#### [ASSIGNMENT]
Report the lines of the material that carry the string "blue".

#### [DATASET RECORDS]
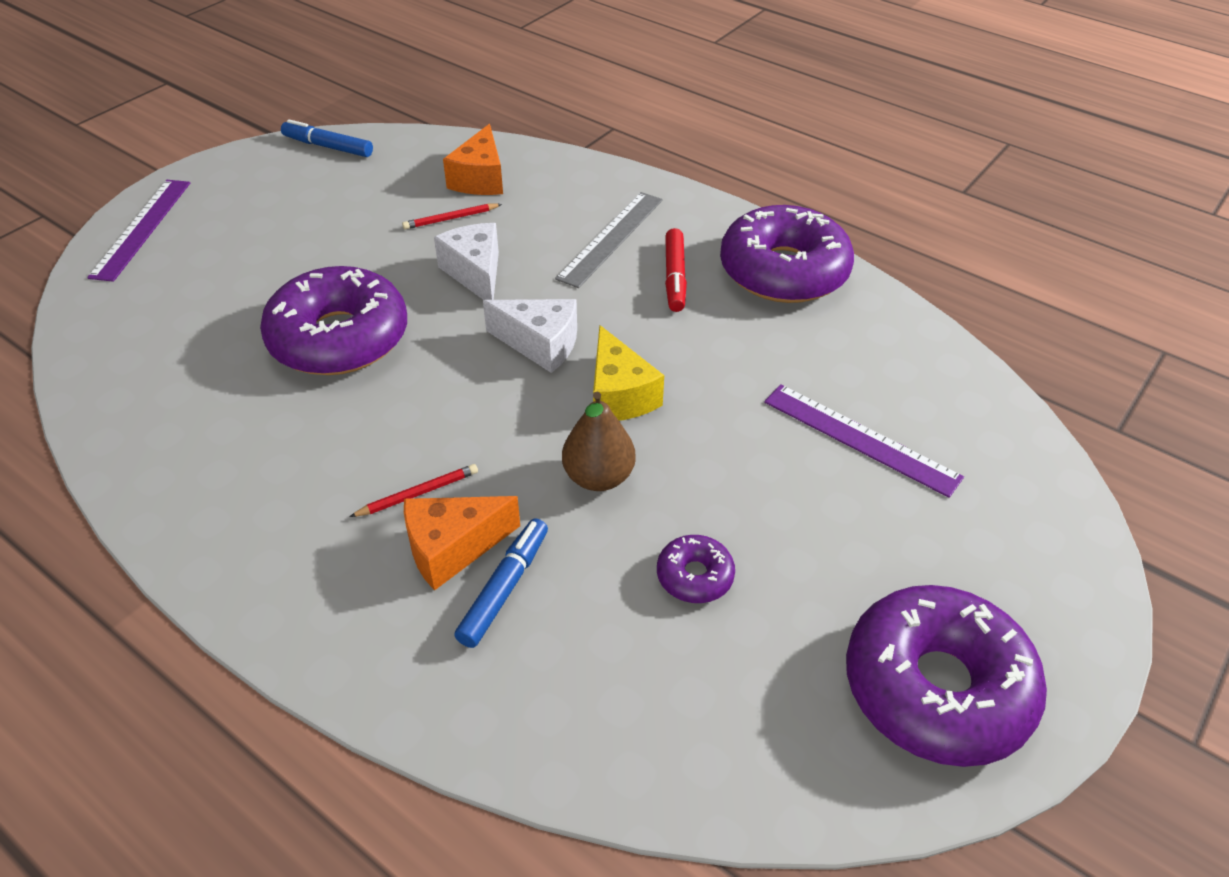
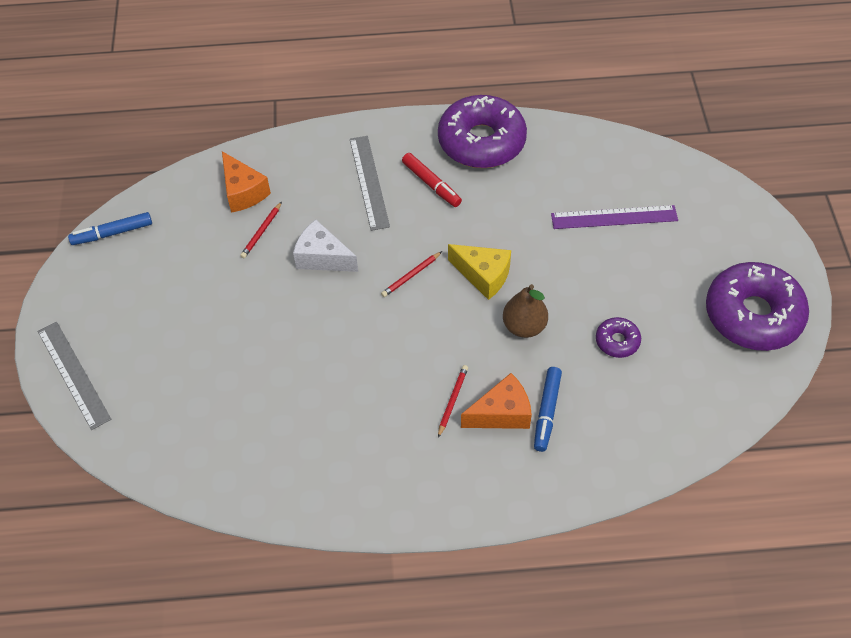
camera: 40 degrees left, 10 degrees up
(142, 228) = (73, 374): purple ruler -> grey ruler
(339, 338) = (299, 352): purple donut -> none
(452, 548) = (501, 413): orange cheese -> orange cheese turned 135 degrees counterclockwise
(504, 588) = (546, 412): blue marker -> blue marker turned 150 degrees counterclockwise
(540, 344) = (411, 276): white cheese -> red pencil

---

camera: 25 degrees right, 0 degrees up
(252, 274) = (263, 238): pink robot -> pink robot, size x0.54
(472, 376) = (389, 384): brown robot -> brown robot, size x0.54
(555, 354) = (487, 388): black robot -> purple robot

...

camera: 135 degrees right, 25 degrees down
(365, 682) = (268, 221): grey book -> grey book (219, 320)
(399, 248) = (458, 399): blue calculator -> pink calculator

#### [YOUR SOLUTION]
(504, 588) = (546, 412): blue marker -> blue marker turned 150 degrees counterclockwise
(399, 248) = (458, 399): blue calculator -> pink calculator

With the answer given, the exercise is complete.